_SET EXERCISE:_
Count the lines in the entries below that contain the string "major", with uppercase and lowercase letters treated as distinct. Give only the resulting number.

_DATA SHOWN:_
++++++++
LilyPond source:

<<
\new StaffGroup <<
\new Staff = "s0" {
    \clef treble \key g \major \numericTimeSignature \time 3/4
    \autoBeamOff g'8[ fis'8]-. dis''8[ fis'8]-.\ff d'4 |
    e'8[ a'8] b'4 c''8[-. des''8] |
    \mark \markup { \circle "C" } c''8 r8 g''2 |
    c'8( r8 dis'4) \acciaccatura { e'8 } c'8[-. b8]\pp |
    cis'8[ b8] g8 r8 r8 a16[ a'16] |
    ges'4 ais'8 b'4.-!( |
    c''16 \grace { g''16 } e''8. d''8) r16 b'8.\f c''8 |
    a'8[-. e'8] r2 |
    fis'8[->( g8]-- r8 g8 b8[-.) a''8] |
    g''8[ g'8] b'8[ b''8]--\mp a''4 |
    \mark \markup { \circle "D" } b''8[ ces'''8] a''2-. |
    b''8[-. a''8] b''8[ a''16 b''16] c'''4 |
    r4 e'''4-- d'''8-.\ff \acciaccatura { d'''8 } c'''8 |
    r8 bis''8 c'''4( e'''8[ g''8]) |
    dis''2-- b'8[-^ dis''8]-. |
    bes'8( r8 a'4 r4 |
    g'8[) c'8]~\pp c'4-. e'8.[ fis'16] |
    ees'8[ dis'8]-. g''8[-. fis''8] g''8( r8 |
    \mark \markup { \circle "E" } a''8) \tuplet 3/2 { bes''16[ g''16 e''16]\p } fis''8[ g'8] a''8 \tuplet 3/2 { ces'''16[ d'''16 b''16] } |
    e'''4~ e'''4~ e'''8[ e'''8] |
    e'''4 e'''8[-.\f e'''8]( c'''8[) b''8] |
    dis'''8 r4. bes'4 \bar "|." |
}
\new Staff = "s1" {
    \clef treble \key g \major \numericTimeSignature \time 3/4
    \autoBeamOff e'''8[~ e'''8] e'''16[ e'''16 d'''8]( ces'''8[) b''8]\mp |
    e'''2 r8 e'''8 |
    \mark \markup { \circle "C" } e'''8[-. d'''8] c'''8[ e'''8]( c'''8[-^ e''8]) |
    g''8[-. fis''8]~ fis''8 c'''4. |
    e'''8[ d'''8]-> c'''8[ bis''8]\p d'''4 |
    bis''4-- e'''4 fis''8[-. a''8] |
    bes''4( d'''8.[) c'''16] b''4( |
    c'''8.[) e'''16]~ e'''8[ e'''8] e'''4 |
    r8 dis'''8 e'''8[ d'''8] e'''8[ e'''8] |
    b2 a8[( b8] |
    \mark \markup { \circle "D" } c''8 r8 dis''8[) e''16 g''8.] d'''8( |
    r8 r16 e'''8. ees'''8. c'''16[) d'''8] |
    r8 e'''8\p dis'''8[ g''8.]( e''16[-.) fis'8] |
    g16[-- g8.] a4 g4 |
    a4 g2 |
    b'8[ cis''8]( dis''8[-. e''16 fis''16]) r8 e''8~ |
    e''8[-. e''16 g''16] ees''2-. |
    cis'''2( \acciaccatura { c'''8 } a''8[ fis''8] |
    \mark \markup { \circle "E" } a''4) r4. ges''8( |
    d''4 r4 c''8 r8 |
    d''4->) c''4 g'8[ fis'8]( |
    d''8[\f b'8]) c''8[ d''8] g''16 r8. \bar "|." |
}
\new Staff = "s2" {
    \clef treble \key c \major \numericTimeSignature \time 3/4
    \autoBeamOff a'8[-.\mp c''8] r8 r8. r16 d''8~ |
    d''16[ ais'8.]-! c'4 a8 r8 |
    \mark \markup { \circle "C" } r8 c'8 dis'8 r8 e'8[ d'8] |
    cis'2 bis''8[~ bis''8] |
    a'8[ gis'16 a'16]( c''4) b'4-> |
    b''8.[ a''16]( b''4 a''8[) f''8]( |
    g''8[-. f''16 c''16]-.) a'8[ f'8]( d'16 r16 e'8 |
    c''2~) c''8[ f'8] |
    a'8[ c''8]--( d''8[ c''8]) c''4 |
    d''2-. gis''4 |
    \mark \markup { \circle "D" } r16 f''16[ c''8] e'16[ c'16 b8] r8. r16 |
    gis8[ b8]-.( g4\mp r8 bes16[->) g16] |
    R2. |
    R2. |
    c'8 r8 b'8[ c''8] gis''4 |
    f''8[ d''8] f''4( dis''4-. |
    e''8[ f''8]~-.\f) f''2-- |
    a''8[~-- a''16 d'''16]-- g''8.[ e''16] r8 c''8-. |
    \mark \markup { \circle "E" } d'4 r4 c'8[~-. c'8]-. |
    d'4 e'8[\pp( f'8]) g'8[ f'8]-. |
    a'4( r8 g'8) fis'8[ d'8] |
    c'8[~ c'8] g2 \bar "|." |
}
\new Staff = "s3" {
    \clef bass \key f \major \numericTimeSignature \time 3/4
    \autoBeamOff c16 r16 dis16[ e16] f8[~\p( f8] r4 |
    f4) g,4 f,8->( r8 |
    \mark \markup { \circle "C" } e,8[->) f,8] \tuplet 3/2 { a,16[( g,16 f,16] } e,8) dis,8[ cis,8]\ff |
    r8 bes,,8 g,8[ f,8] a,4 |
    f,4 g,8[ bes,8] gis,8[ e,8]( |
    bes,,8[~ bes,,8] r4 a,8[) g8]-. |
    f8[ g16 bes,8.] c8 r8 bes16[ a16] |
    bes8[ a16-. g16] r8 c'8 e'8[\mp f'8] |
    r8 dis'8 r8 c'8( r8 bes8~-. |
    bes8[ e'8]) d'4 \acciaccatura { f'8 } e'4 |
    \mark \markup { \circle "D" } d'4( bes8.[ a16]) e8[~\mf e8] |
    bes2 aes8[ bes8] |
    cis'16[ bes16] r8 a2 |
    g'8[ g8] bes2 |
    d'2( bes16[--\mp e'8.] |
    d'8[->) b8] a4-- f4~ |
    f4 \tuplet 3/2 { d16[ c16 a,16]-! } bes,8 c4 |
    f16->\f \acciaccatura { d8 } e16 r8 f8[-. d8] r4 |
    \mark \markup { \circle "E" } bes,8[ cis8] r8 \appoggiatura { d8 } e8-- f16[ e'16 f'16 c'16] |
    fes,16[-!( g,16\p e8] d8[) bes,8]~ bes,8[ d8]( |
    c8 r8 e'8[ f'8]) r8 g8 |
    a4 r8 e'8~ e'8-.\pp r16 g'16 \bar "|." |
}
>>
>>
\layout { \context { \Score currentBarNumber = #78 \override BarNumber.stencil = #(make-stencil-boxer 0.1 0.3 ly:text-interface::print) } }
++++++++
_FINISHED TASK:_
4